Both ends included, set down the lines from the line containing "building: [468,443,556,536] ->" through the last line of the records below, without pictures.

(Source data)
- Opening Delimiter -
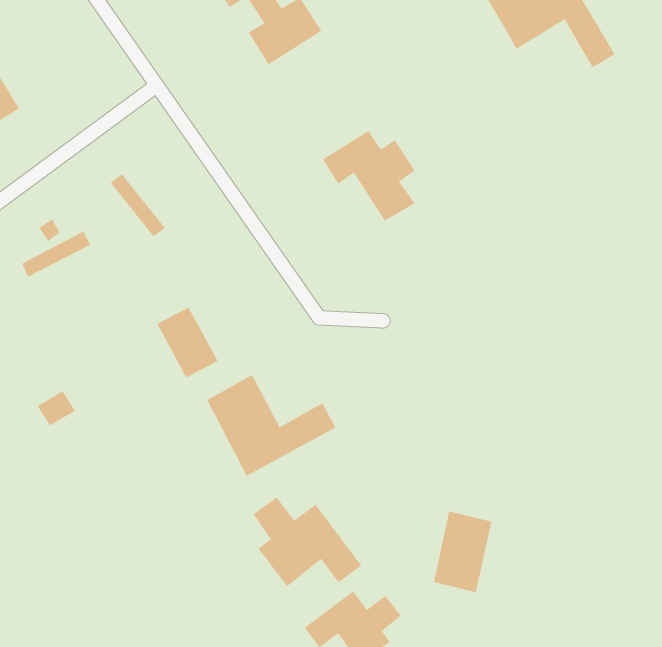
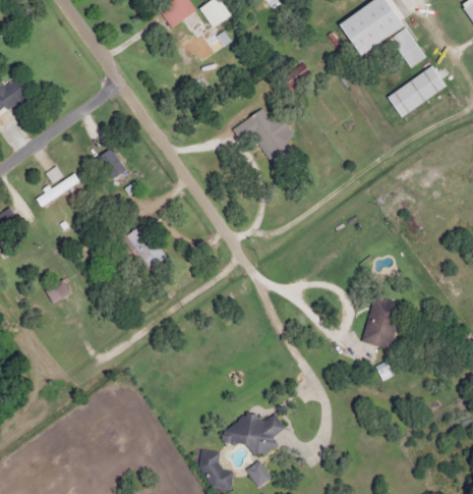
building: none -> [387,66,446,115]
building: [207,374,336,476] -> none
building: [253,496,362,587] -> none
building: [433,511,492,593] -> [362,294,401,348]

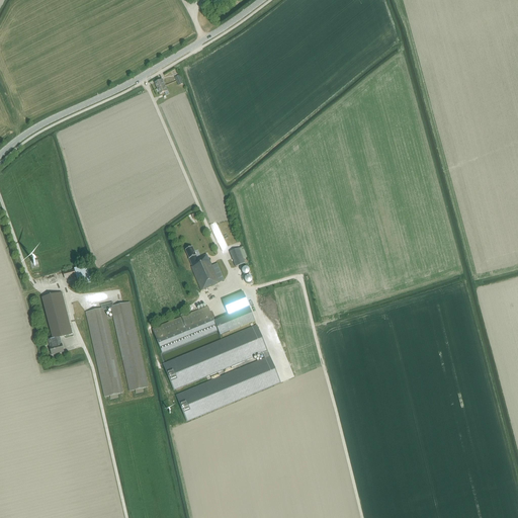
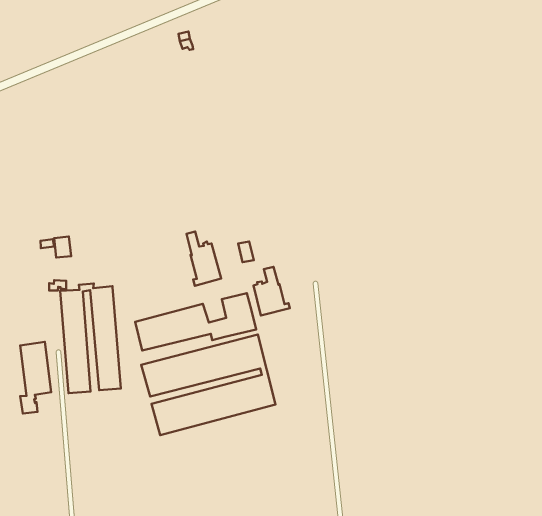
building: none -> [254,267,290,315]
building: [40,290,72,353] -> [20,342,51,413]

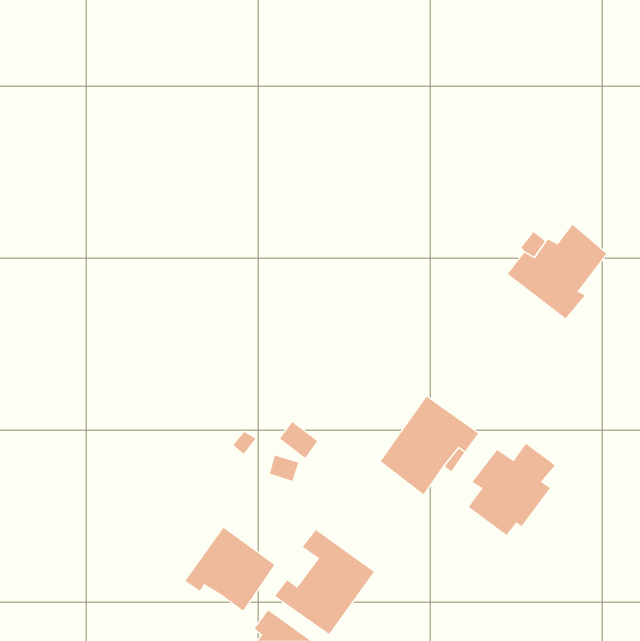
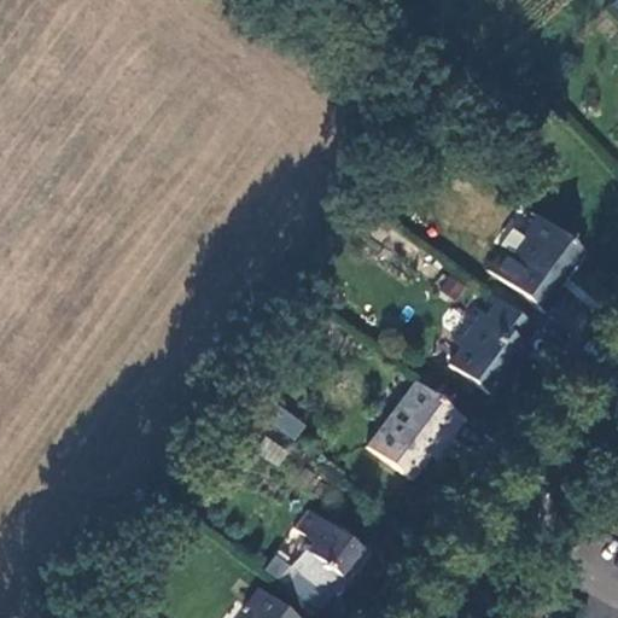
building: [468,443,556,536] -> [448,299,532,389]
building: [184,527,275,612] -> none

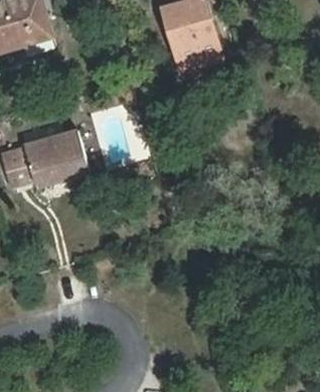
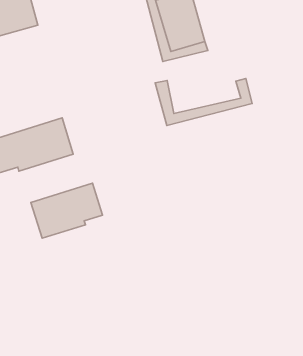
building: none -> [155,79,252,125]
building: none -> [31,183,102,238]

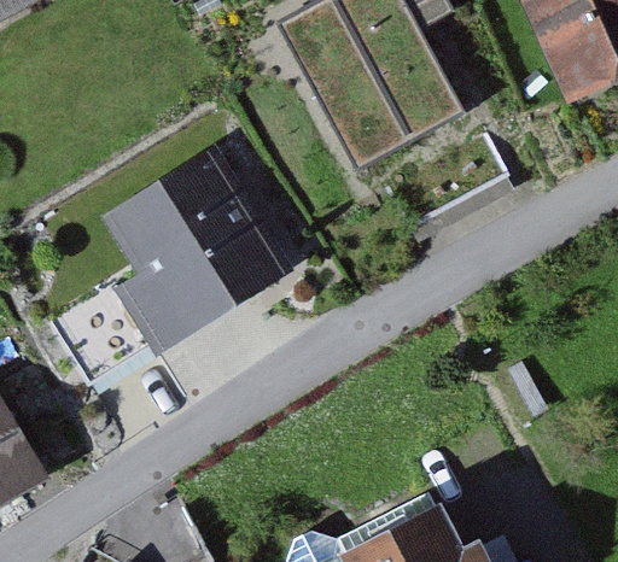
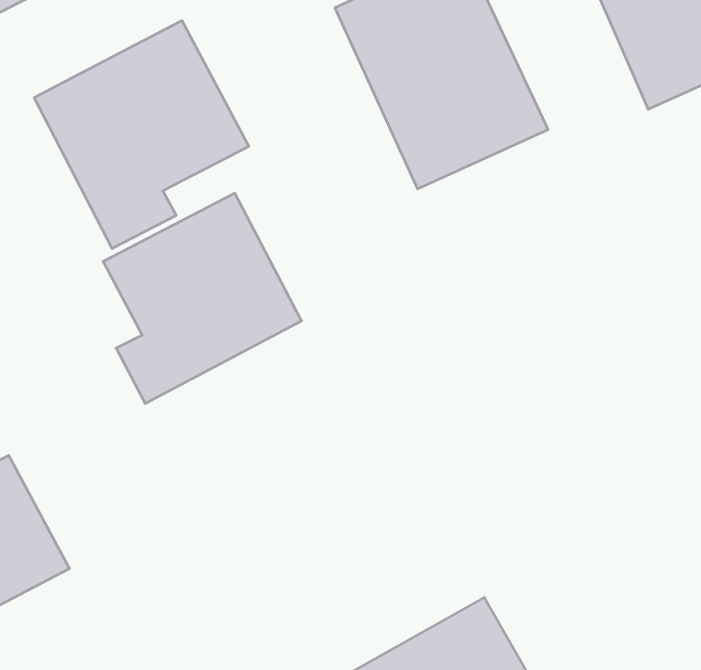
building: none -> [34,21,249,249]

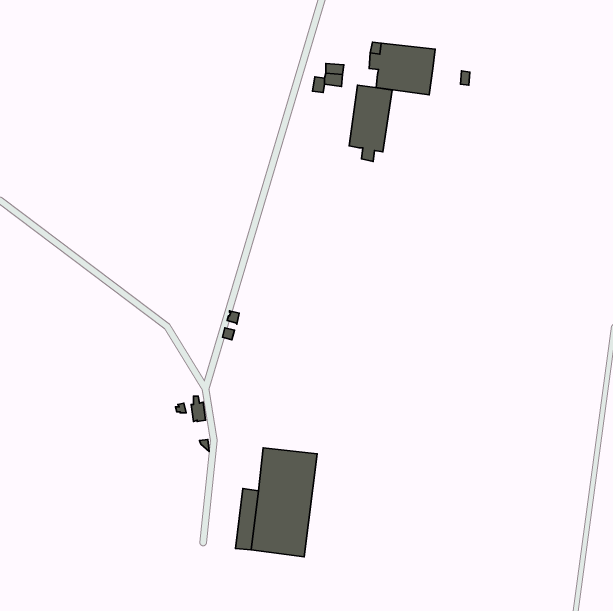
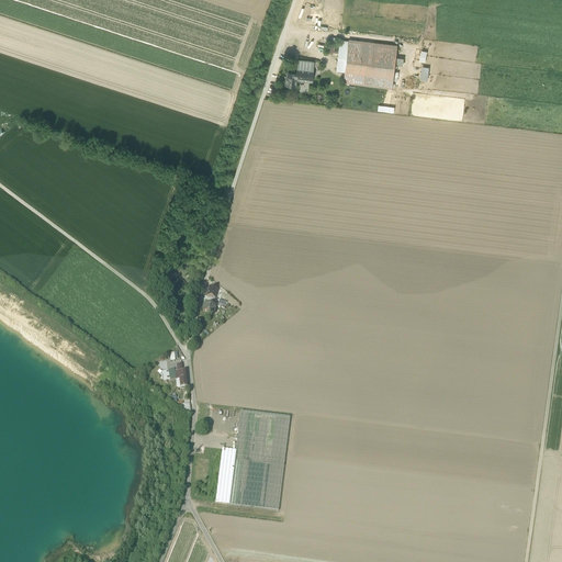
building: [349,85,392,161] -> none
- Closing Delimiter -
§ EXPECTED ANSWER:
building: [468,443,556,536] -> [448,299,532,389]
building: [184,527,275,612] -> none

building: none -> [155,79,252,125]
building: none -> [31,183,102,238]

building: none -> [34,21,249,249]

building: [349,85,392,161] -> none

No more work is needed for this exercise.